--- WHAT THE TASK REQUIRES ---
Within the records that follow, find every line containing the string "none". Copy those lines.

--- RECORDS TO PROCESS ---

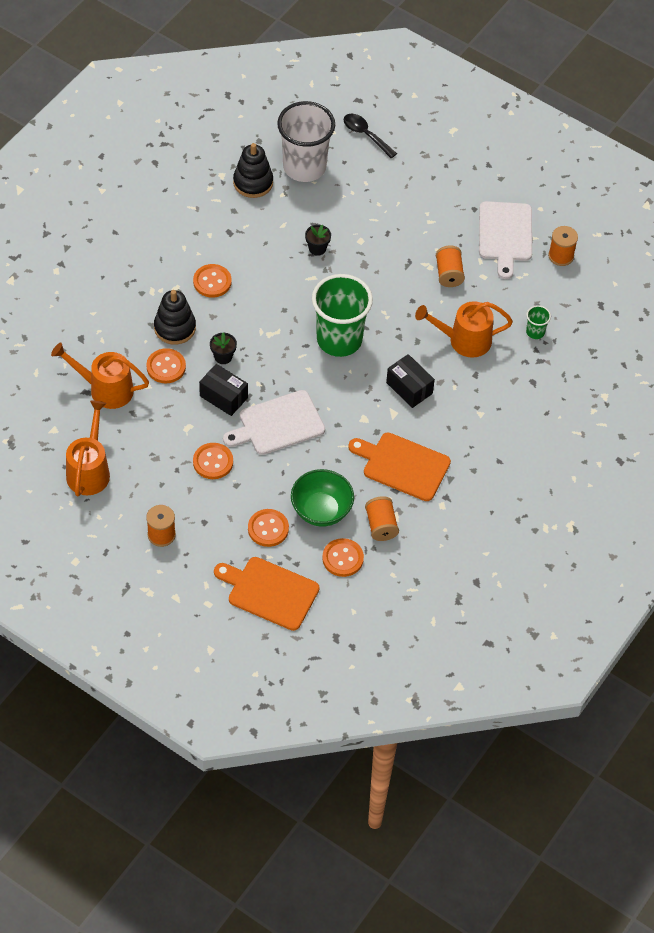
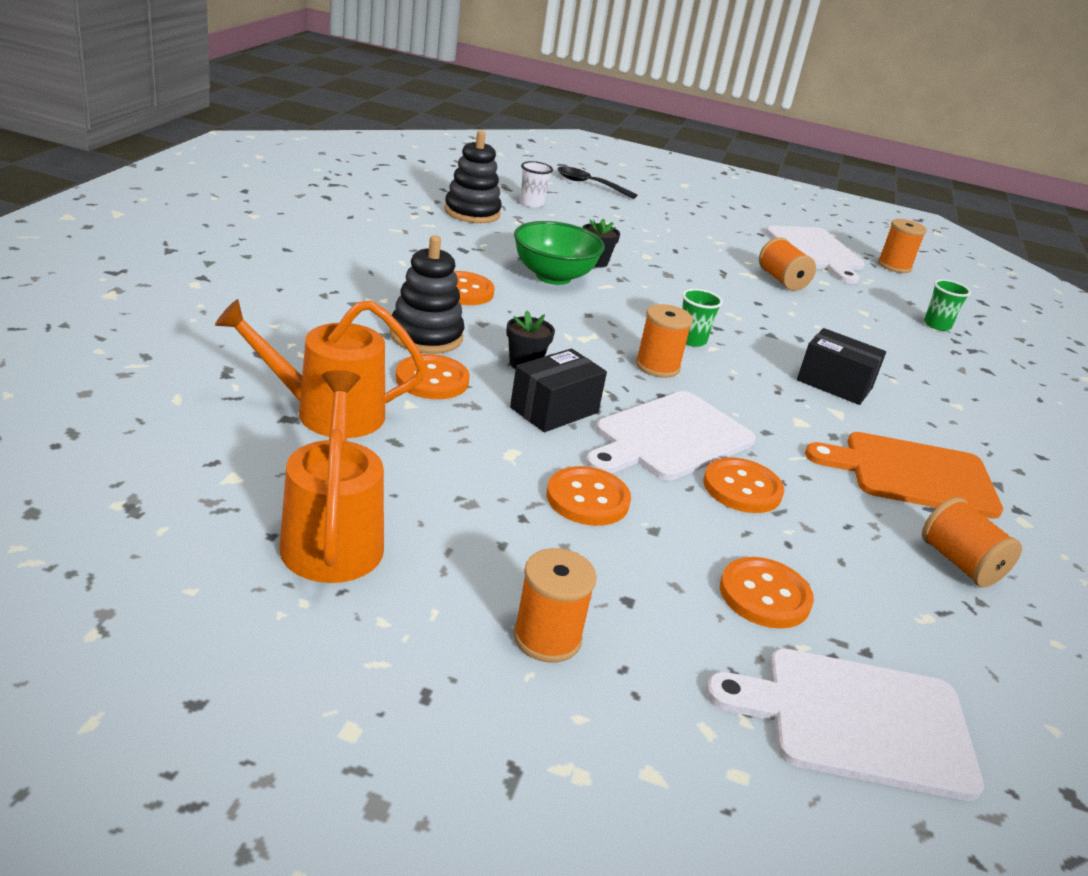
camera: 20 degrees left, 25 degrees down
(223, 397) = (554, 410): black box -> black box turned 60 degrees counterclockwise
(270, 592) = (858, 721): orange cutting board -> white cutting board
(303, 364) = (657, 366): none -> orange spool
(304, 167) = (531, 203): white cup -> white cup, size x0.41
(321, 510) = (838, 552): green bowl -> green bowl (553, 277)
(339, 339) = (691, 340): green cup -> green cup, size x0.41
(343, 558) = (944, 628): orange button -> orange button (742, 488)
(463, 340) = (858, 335): orange watering can -> none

--- EXERCISE RESPONSE ---
(303, 364) = (657, 366): none -> orange spool
(463, 340) = (858, 335): orange watering can -> none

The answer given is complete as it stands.